INSTRUCTIONS FOR THE TASK —
Retyping should cover only the lines from the one containing "RADIO pin MISO: 3 -> A3" through the final line of the records, with pictures omitted.

Stored records

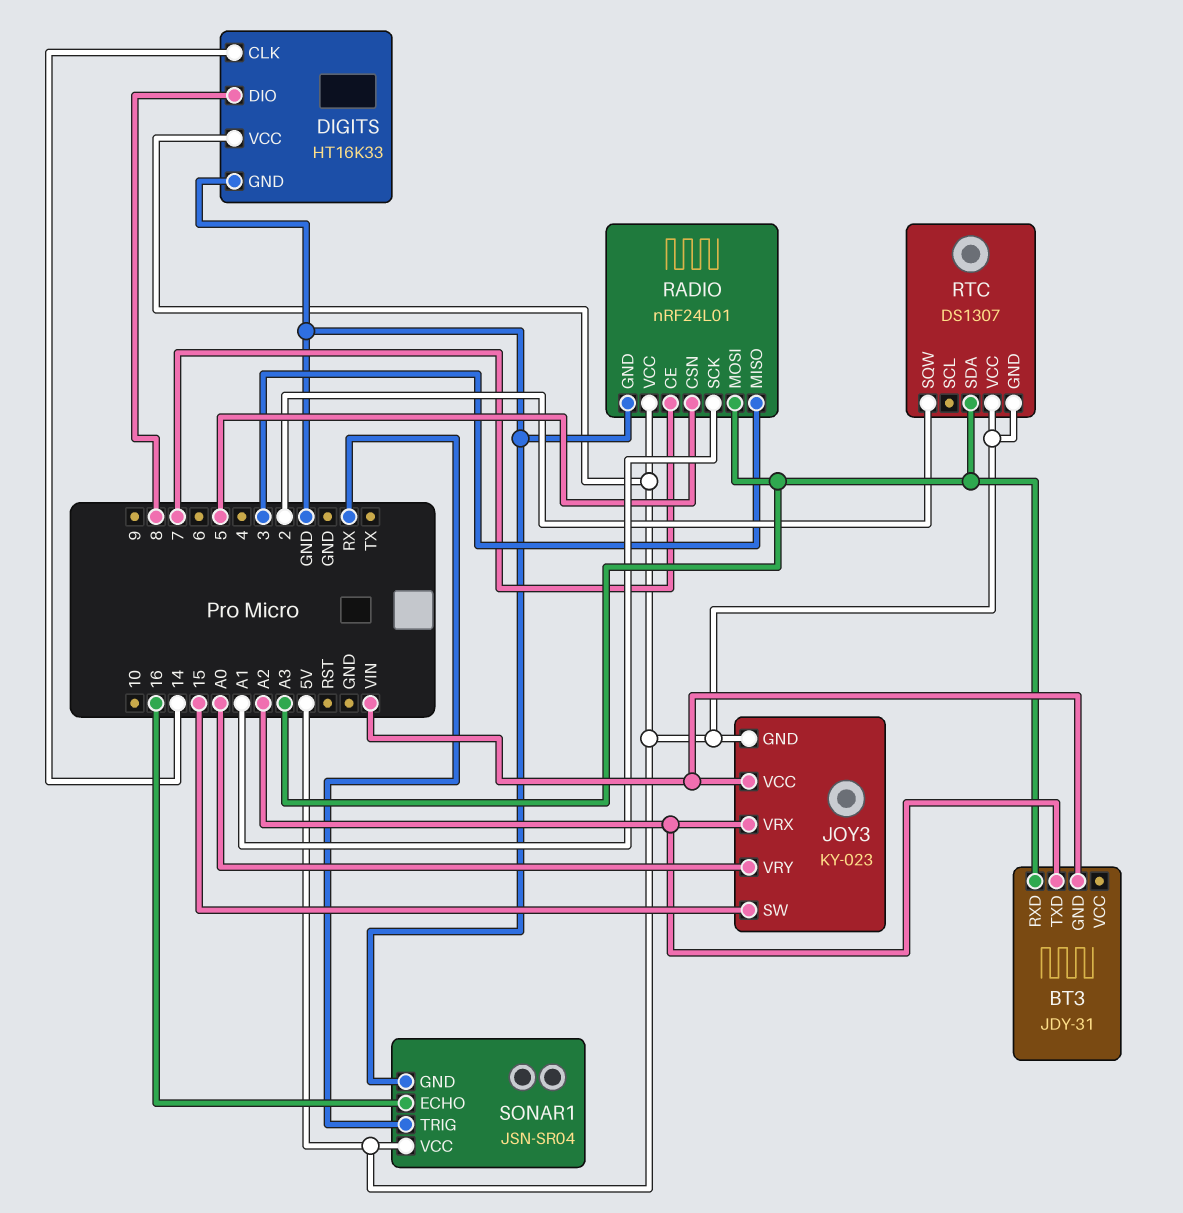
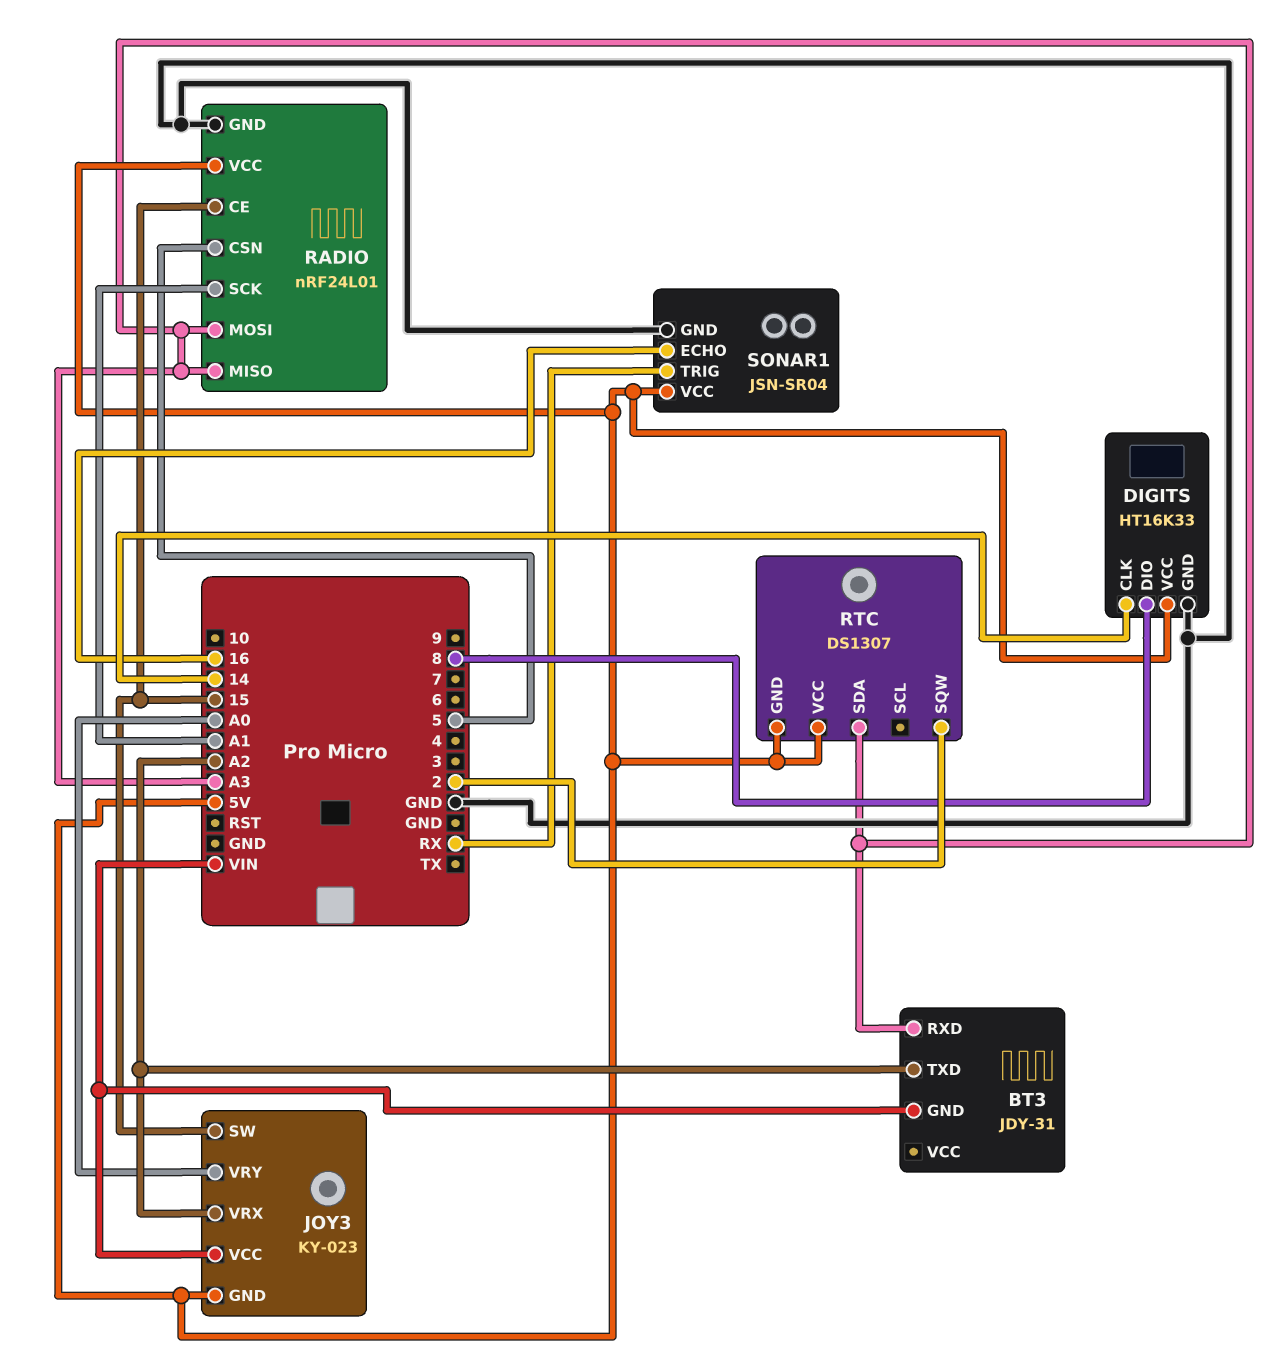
RADIO pin CE: 7 -> 15
RADIO pin MISO: 3 -> A3

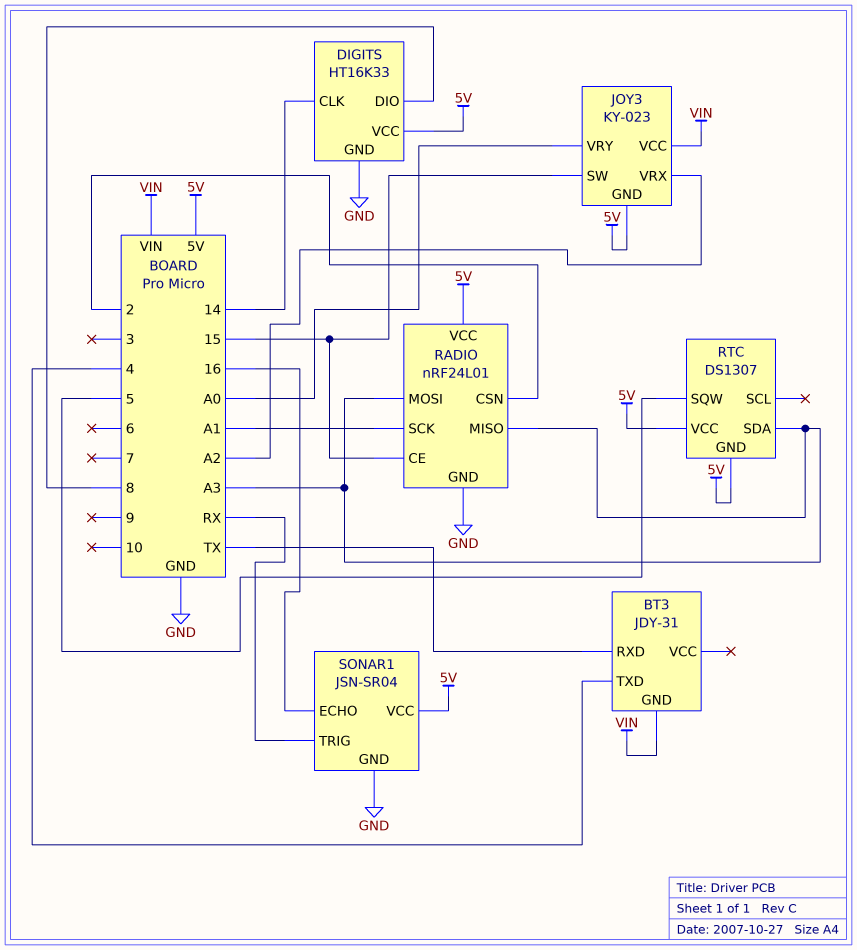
BT3 pin RXD: A3 -> TX
BT3 pin TXD: A2 -> 4
RADIO pin CSN: 5 -> 2
RTC pin SQW: 2 -> 5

WRITTEN SOLUTION —
RADIO pin MISO: 3 -> A3

BT3 pin RXD: A3 -> TX
BT3 pin TXD: A2 -> 4
RADIO pin CSN: 5 -> 2
RTC pin SQW: 2 -> 5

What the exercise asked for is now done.